- [TASK TO COMPLETE] Set down the lines below, exactly, starting at the one that contains "white bottle: 6 -> 5" and stopping at the last line, inclusive. Omit pictures.

-----

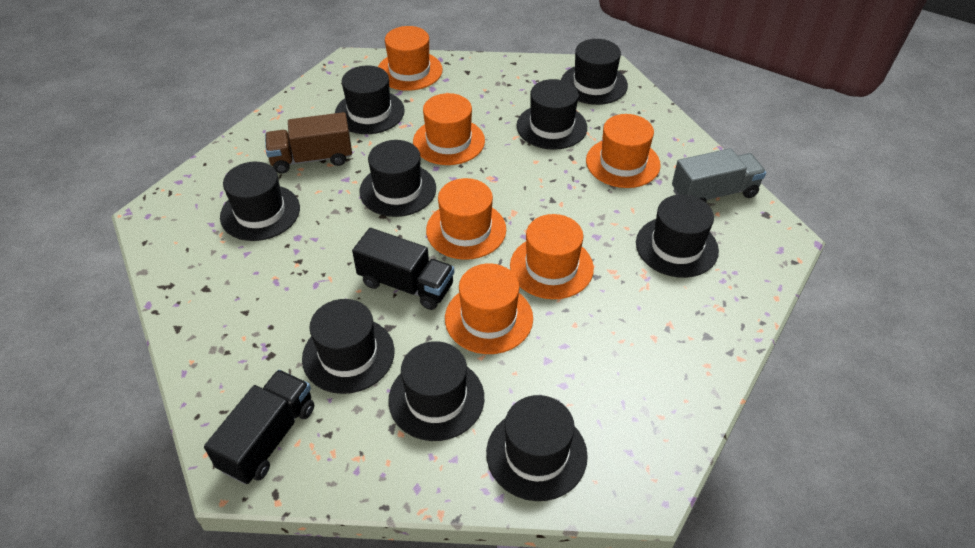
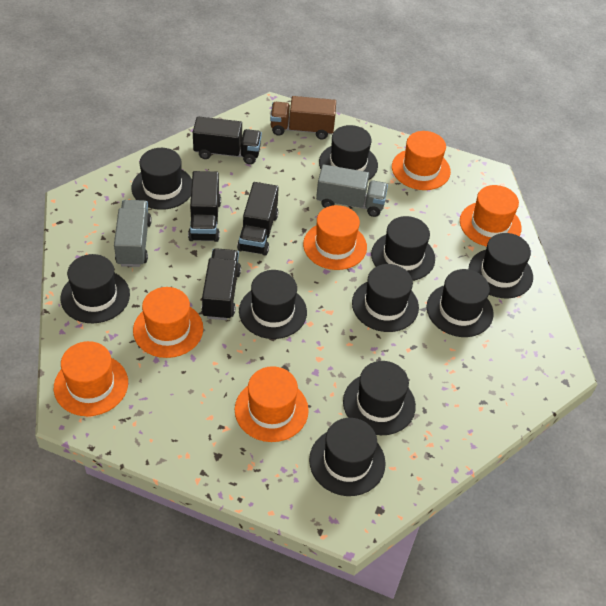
black hat: 9 -> 10
black truck: 2 -> 4
grey truck: 1 -> 2

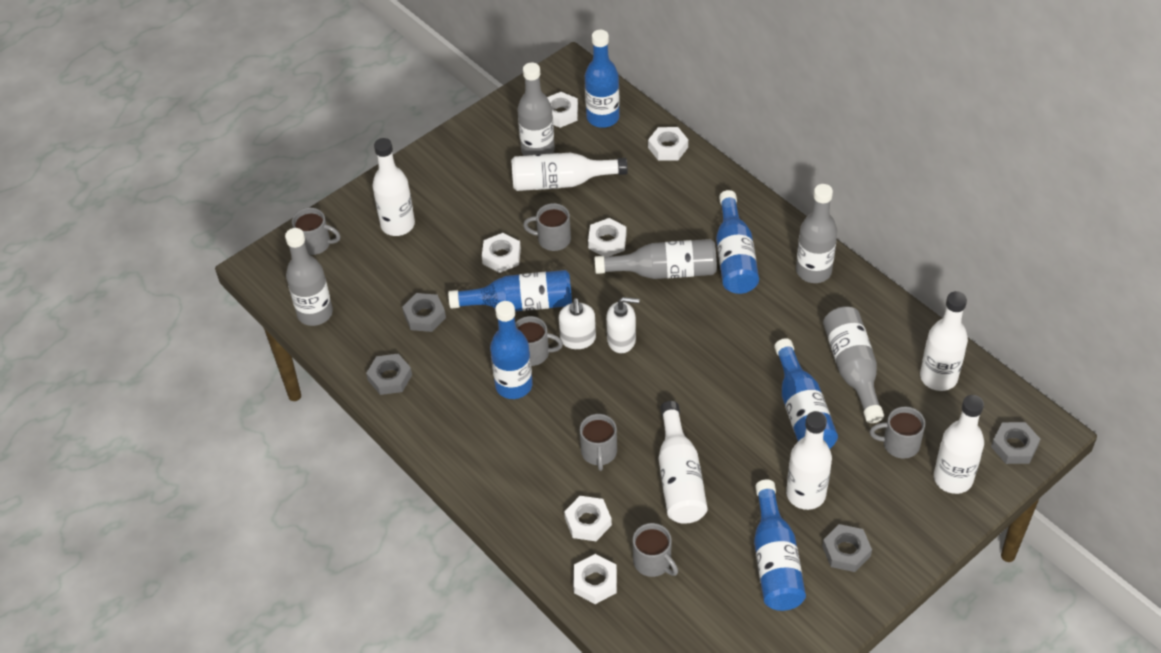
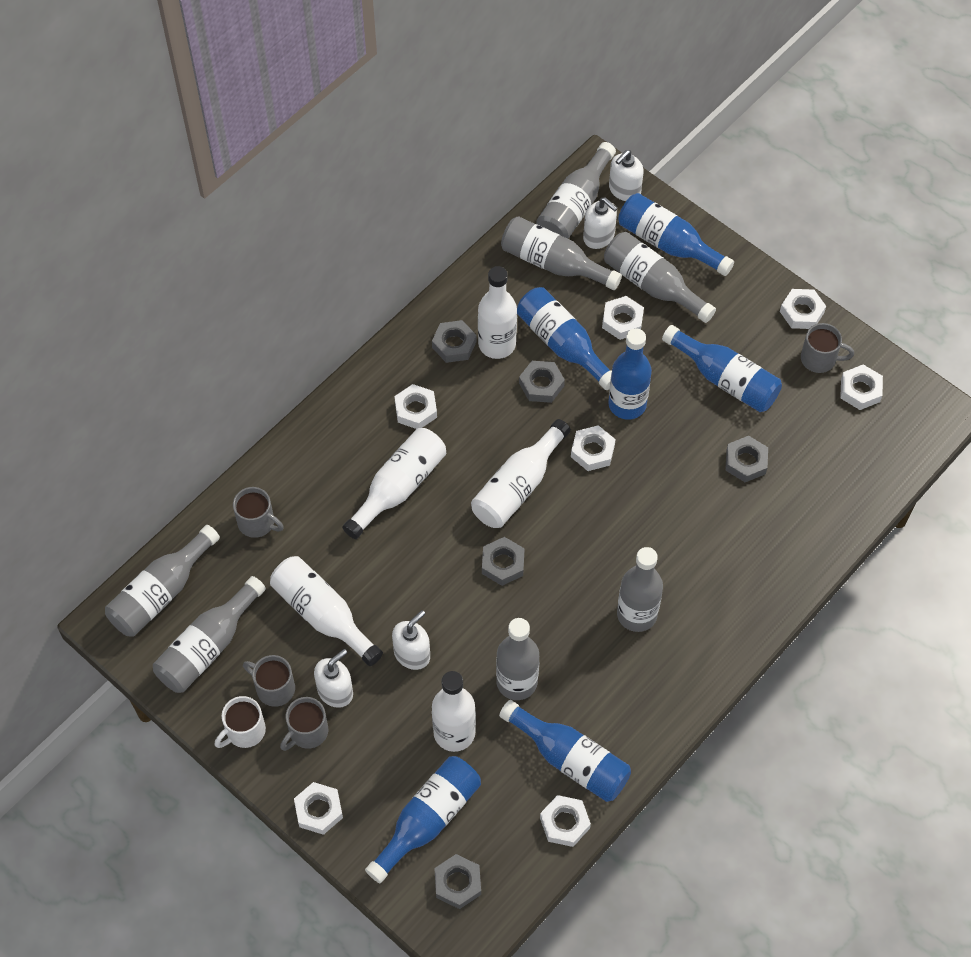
grey bottle: 5 -> 7
grey mug: 6 -> 4
grey nut: 4 -> 5
white bottle: 6 -> 5
white mug: 0 -> 1
white nut: 6 -> 7
white soap dispenser: 2 -> 4

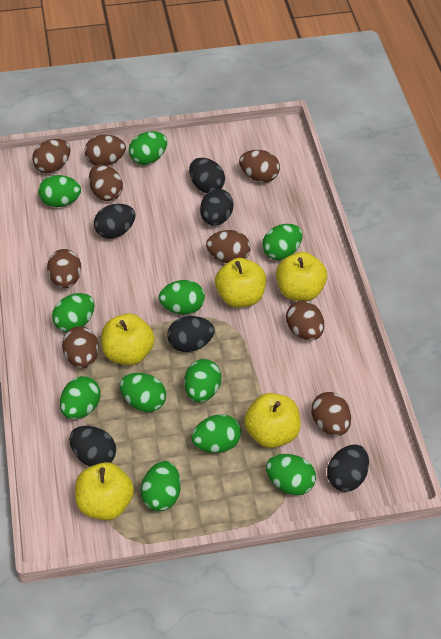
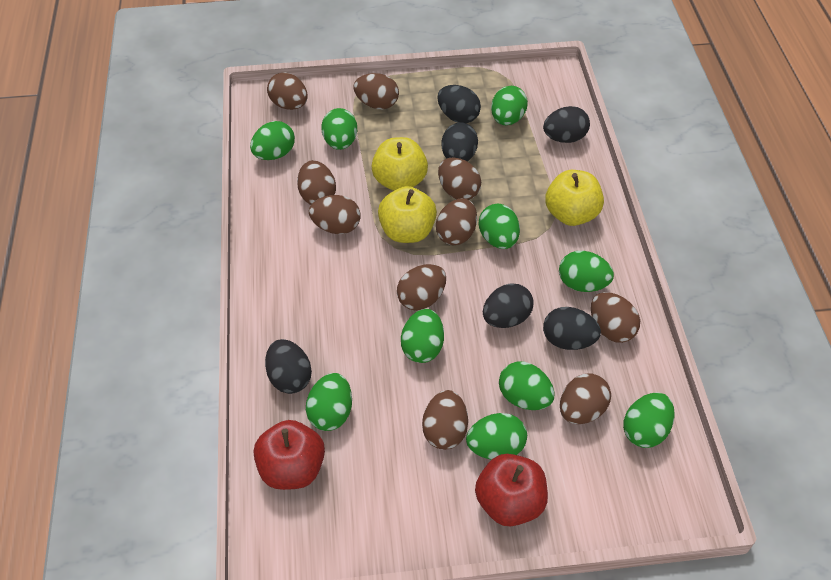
brown egg: 9 -> 10
green egg: 11 -> 10
red apple: 0 -> 2
yellow apple: 5 -> 3

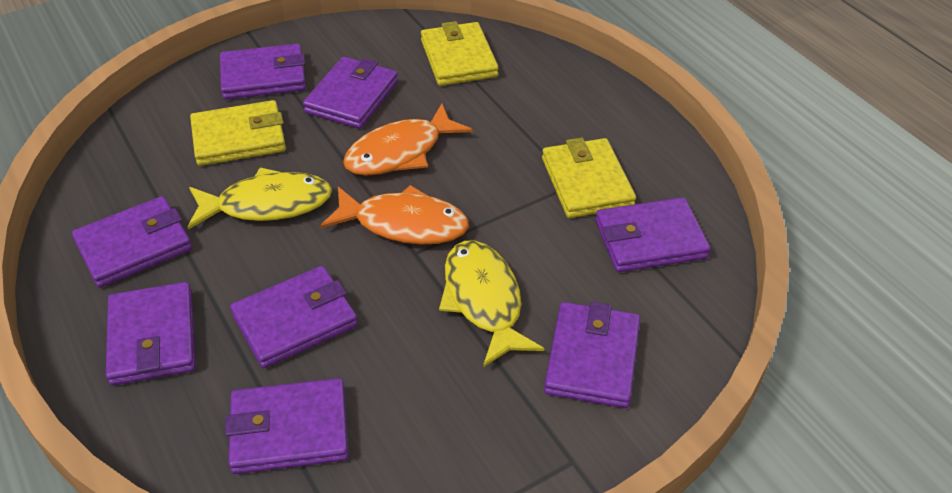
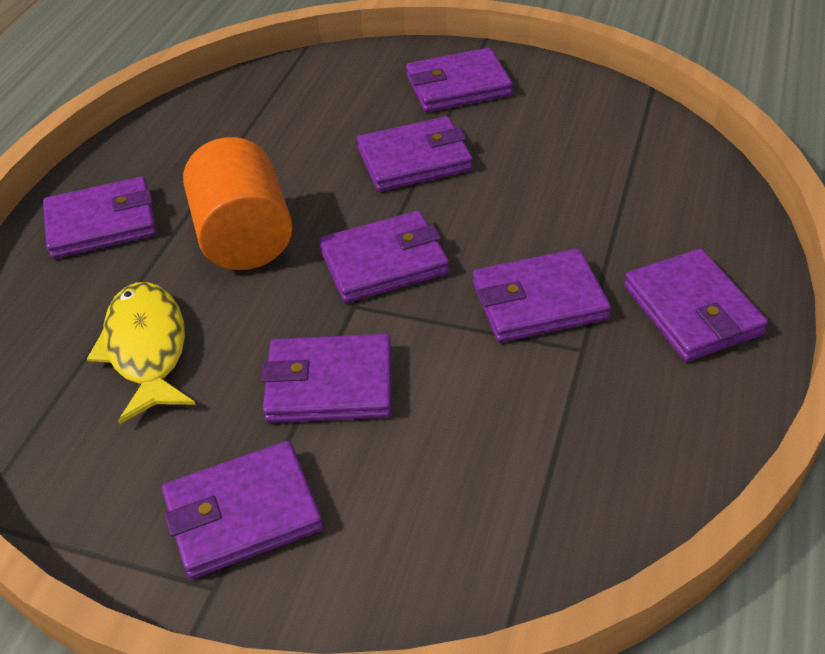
orange cylinder: 0 -> 1
orange fish: 2 -> 0
yellow fish: 2 -> 1
yellow wallet: 3 -> 0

-----

- [ANSWER TO THE PROBLEM]
white bottle: 6 -> 5
white mug: 0 -> 1
white nut: 6 -> 7
white soap dispenser: 2 -> 4

brown egg: 9 -> 10
green egg: 11 -> 10
red apple: 0 -> 2
yellow apple: 5 -> 3

orange cylinder: 0 -> 1
orange fish: 2 -> 0
yellow fish: 2 -> 1
yellow wallet: 3 -> 0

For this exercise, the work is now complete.